▶ _Task requirements_
In the listing that follows, the range to quote begins at the line that has "R21: 180k (n3, n23) -> 180k (n23, n25)" and ends after the line that has "V1: 12V (plus"; quote it verbatim and add nothing.

▶ _Data shown_
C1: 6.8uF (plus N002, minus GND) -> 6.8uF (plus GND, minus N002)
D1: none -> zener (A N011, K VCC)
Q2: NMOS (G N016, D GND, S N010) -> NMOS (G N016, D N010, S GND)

* * *

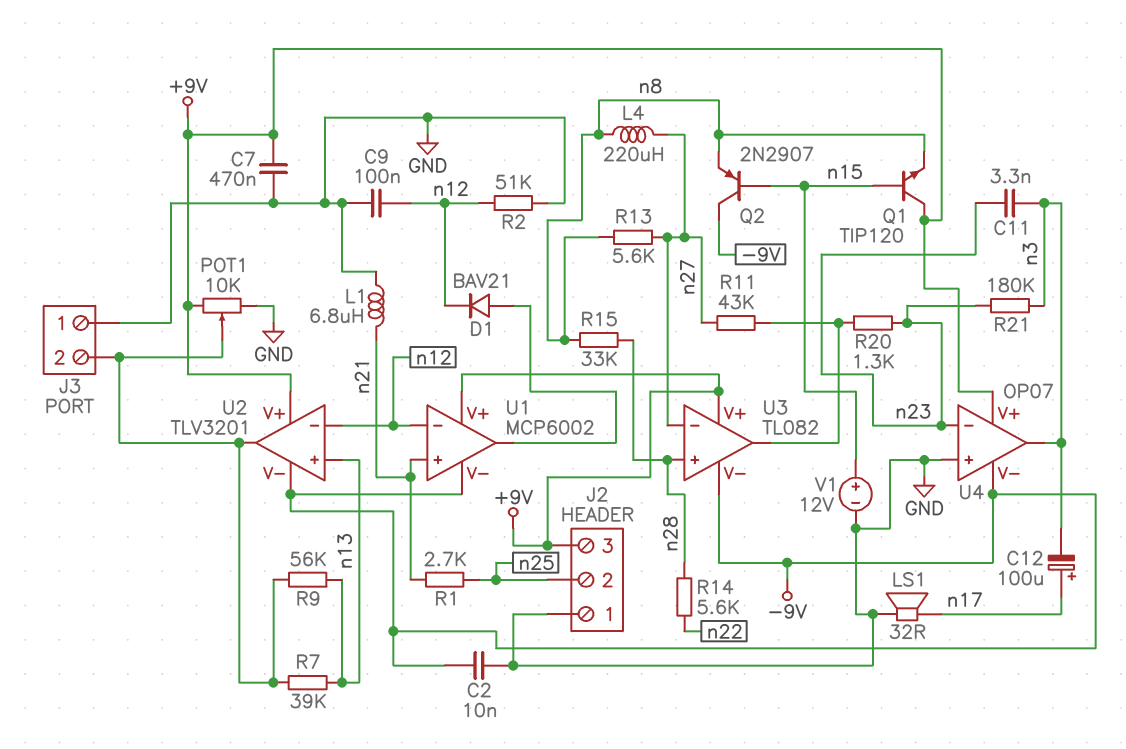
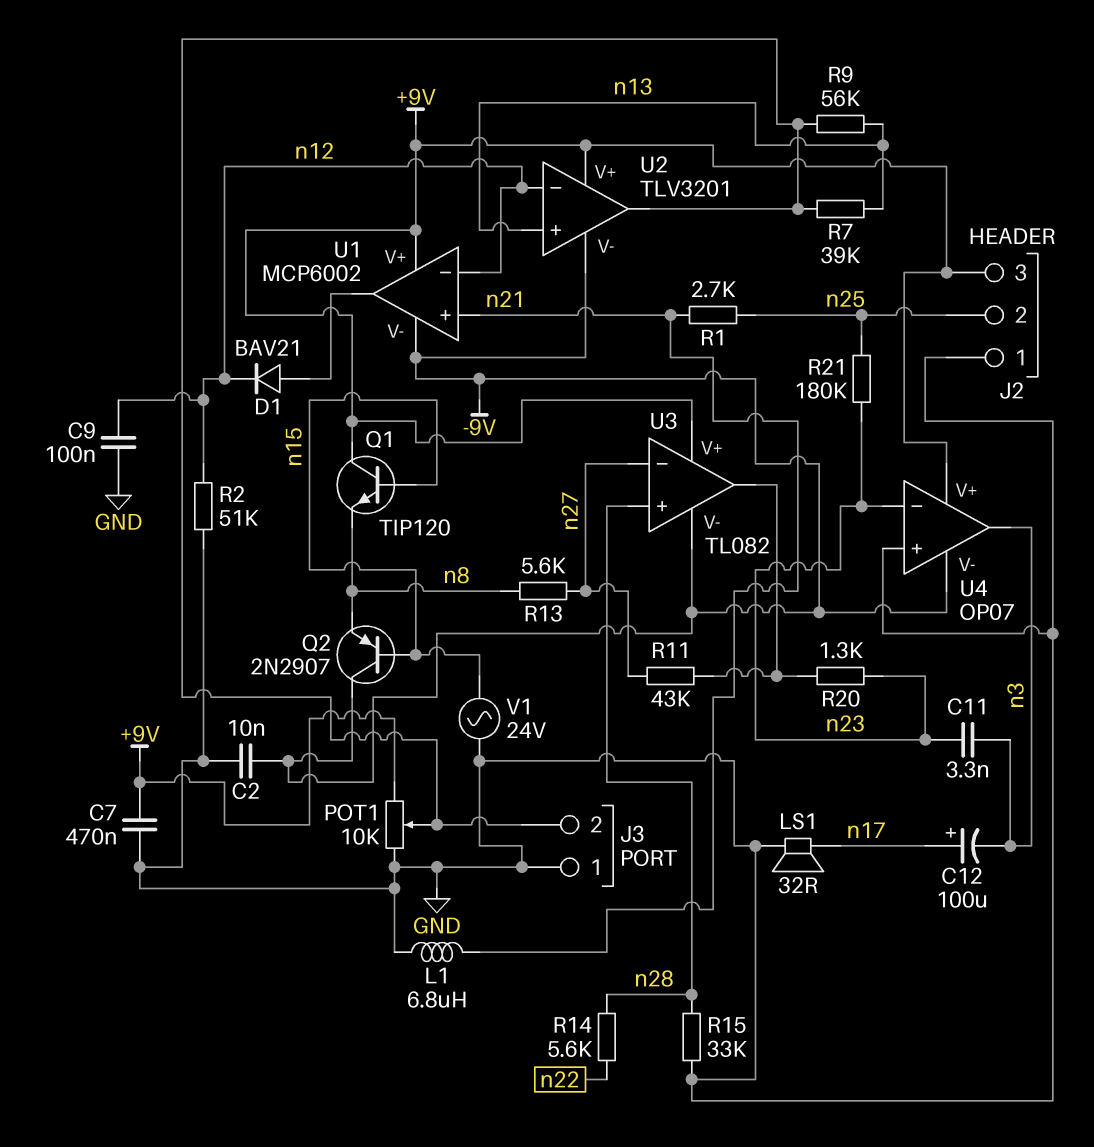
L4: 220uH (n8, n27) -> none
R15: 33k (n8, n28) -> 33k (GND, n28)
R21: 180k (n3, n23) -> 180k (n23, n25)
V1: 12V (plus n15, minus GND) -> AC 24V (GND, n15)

▶ _Answer space_
R21: 180k (n3, n23) -> 180k (n23, n25)
V1: 12V (plus n15, minus GND) -> AC 24V (GND, n15)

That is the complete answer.